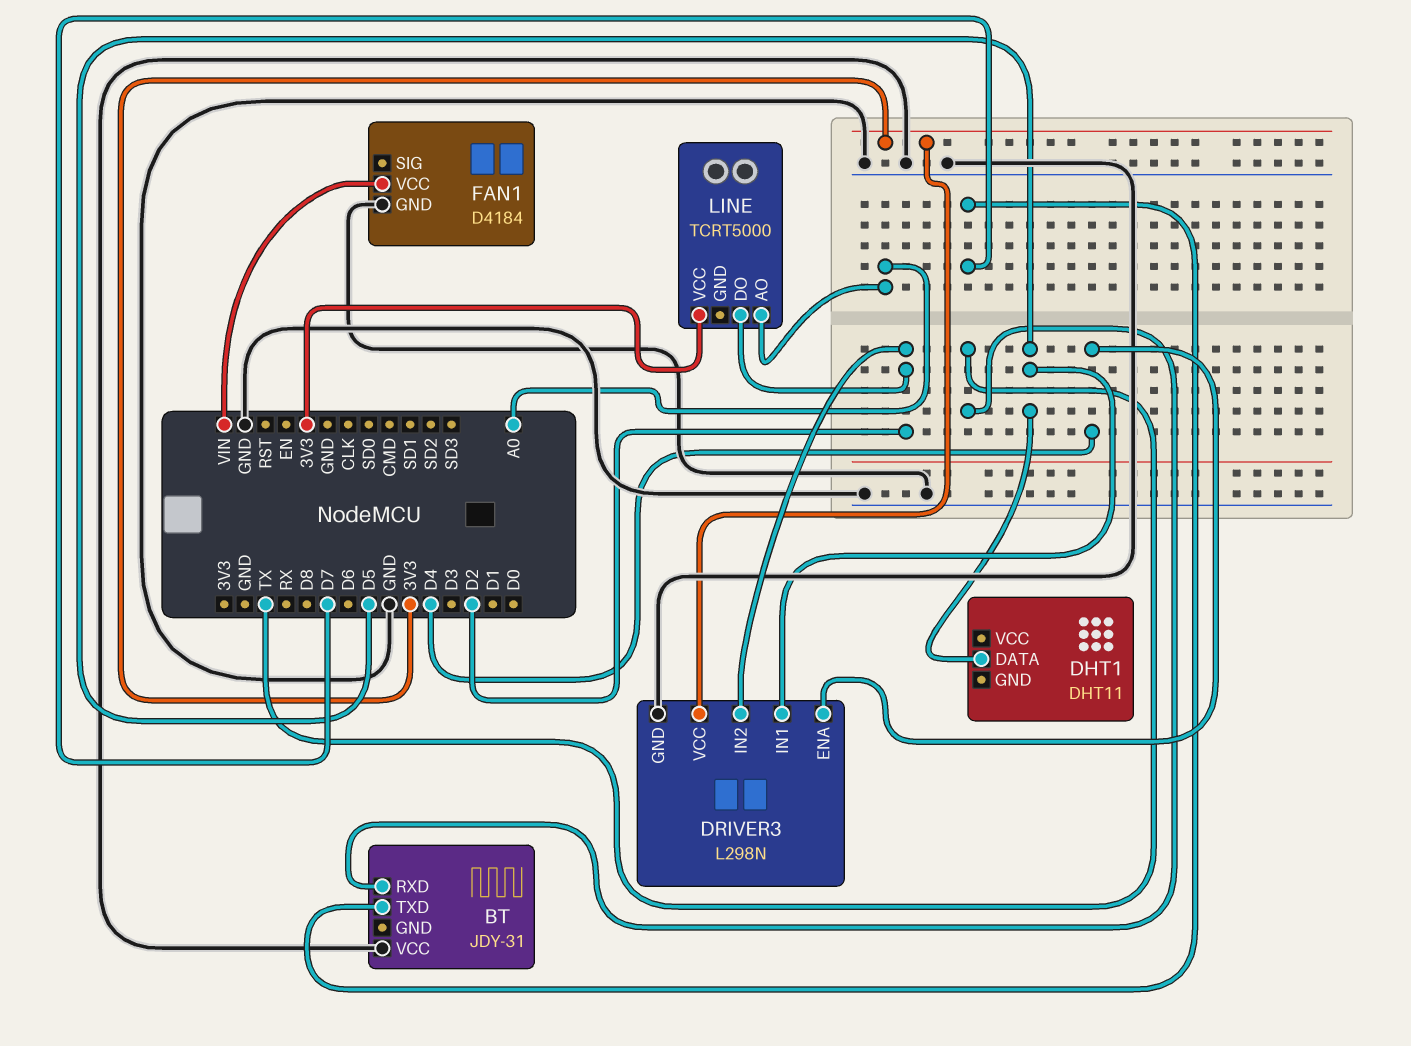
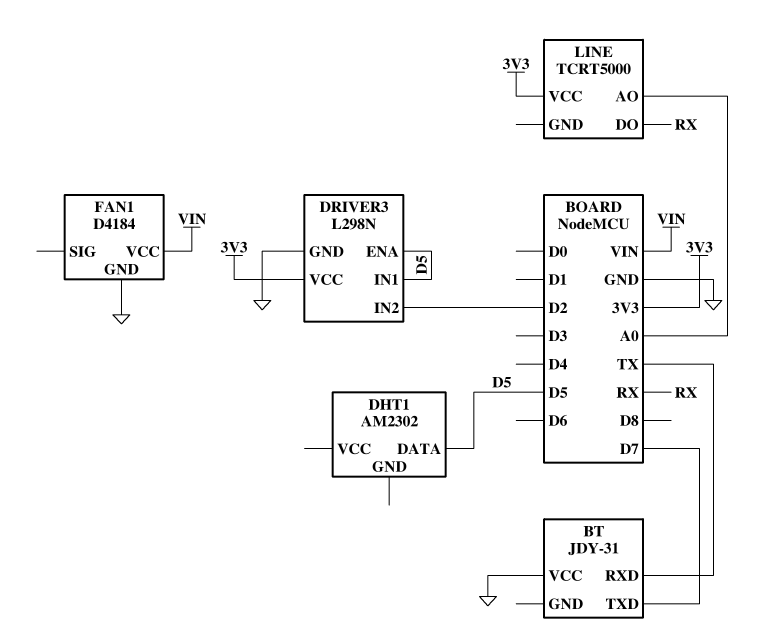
DHT1: DHT11 -> AM2302
DRIVER3 pin ENA: D4 -> D5
LINE pin DO: D2 -> RX

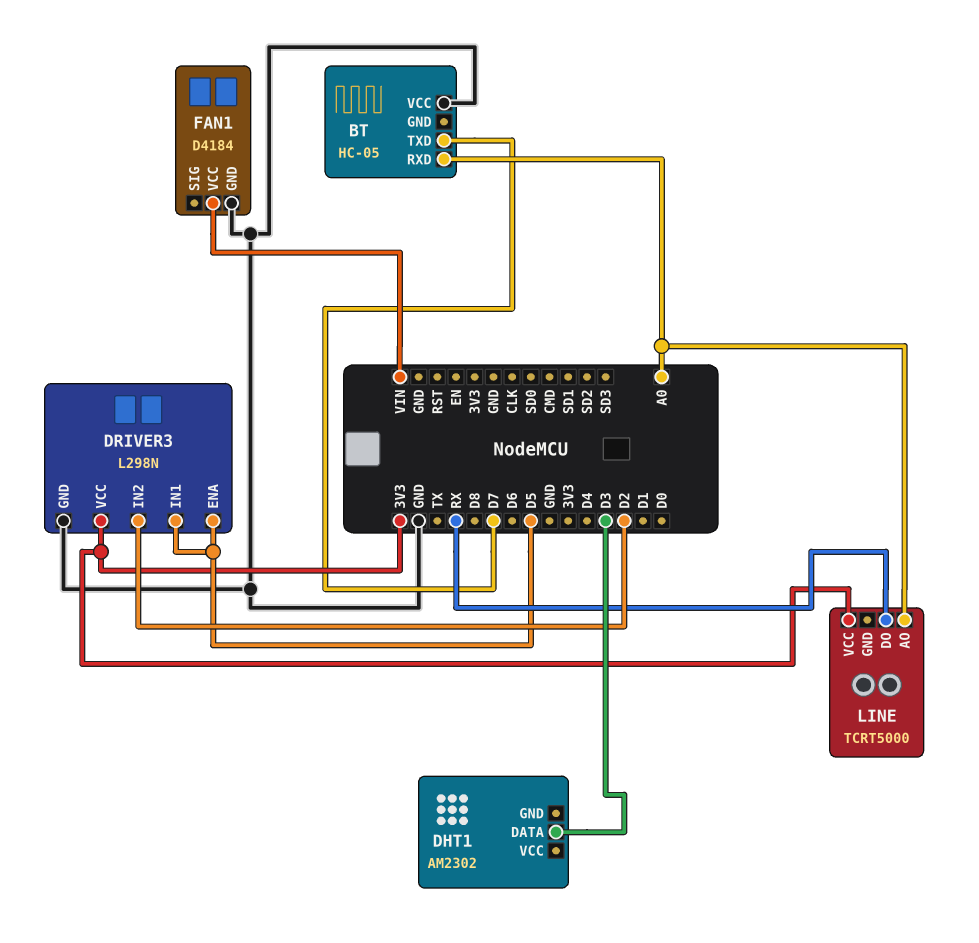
BT: JDY-31 -> HC-05
BT pin RXD: TX -> A0
DHT1 pin DATA: D5 -> D3

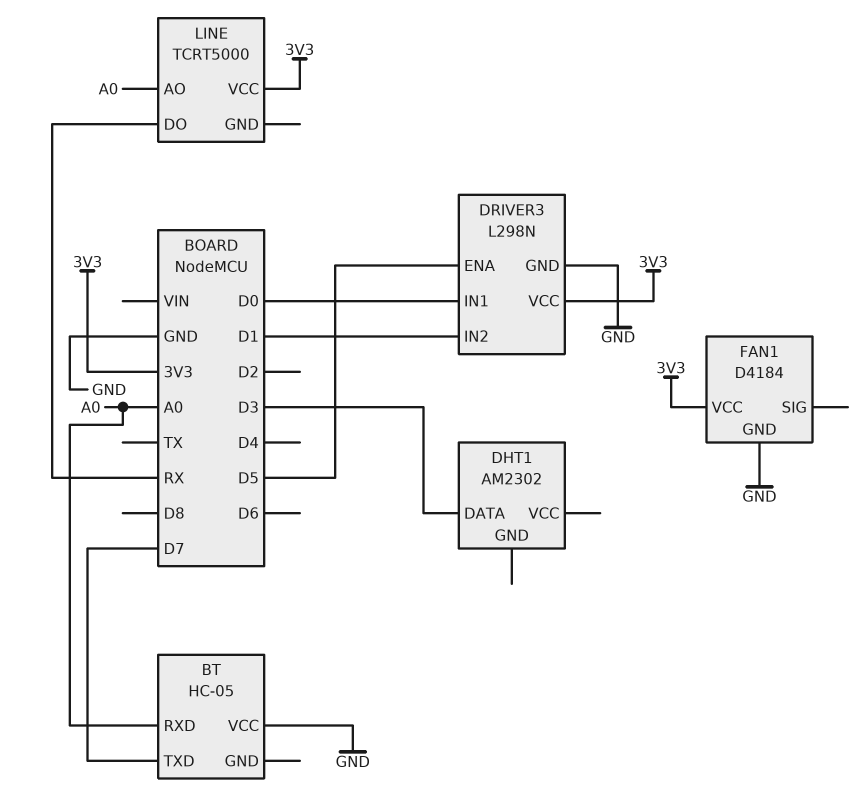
DRIVER3 pin IN1: D5 -> D0
DRIVER3 pin IN2: D2 -> D1
FAN1 pin VCC: VIN -> 3V3

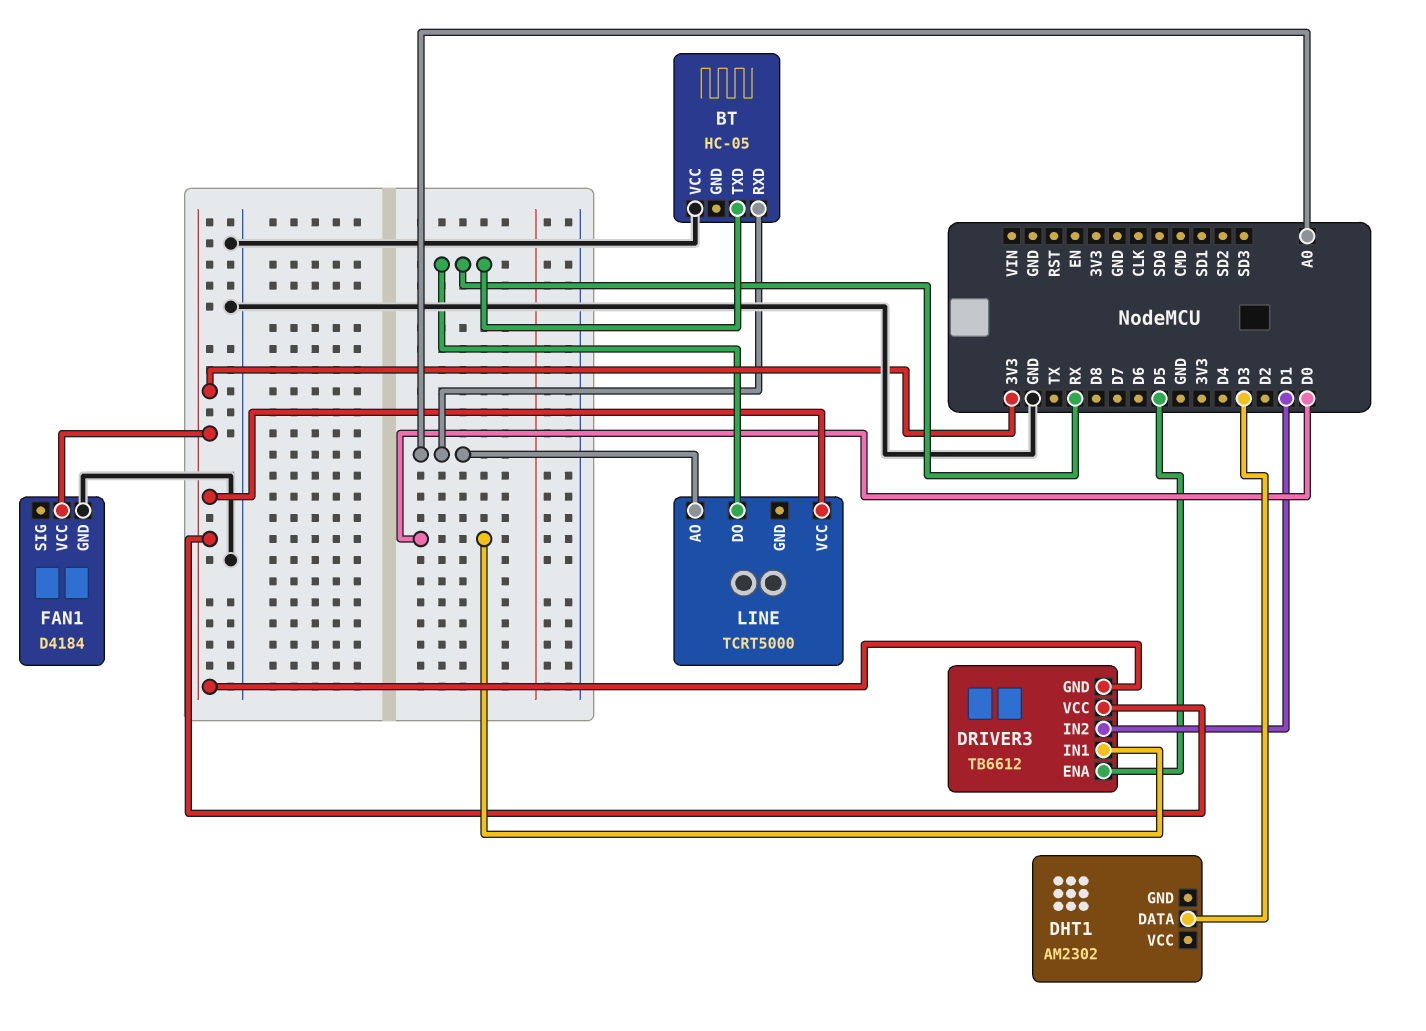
BT pin TXD: D7 -> RX
DRIVER3: L298N -> TB6612
DRIVER3 pin GND: GND -> 3V3

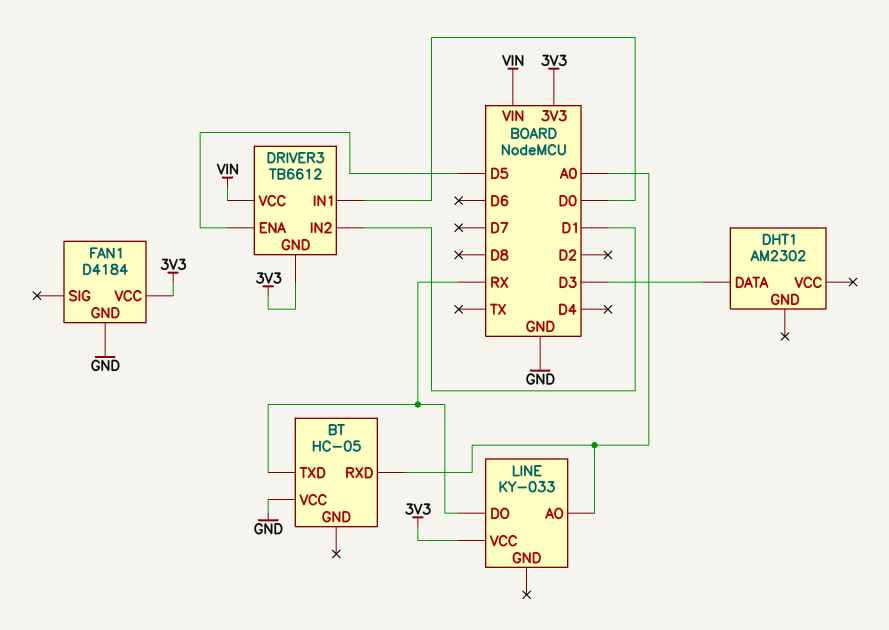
DRIVER3 pin VCC: 3V3 -> VIN
LINE: TCRT5000 -> KY-033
____
YOUR GOAL: Starting at the line containing "BT: JDY-31 -> HC-05", output every remaining line of the records above exactly, the last one included. Nothing else belongs in the output, and no pictures either.

OUTPUT:
BT: JDY-31 -> HC-05
BT pin RXD: TX -> A0
DHT1 pin DATA: D5 -> D3

DRIVER3 pin IN1: D5 -> D0
DRIVER3 pin IN2: D2 -> D1
FAN1 pin VCC: VIN -> 3V3

BT pin TXD: D7 -> RX
DRIVER3: L298N -> TB6612
DRIVER3 pin GND: GND -> 3V3

DRIVER3 pin VCC: 3V3 -> VIN
LINE: TCRT5000 -> KY-033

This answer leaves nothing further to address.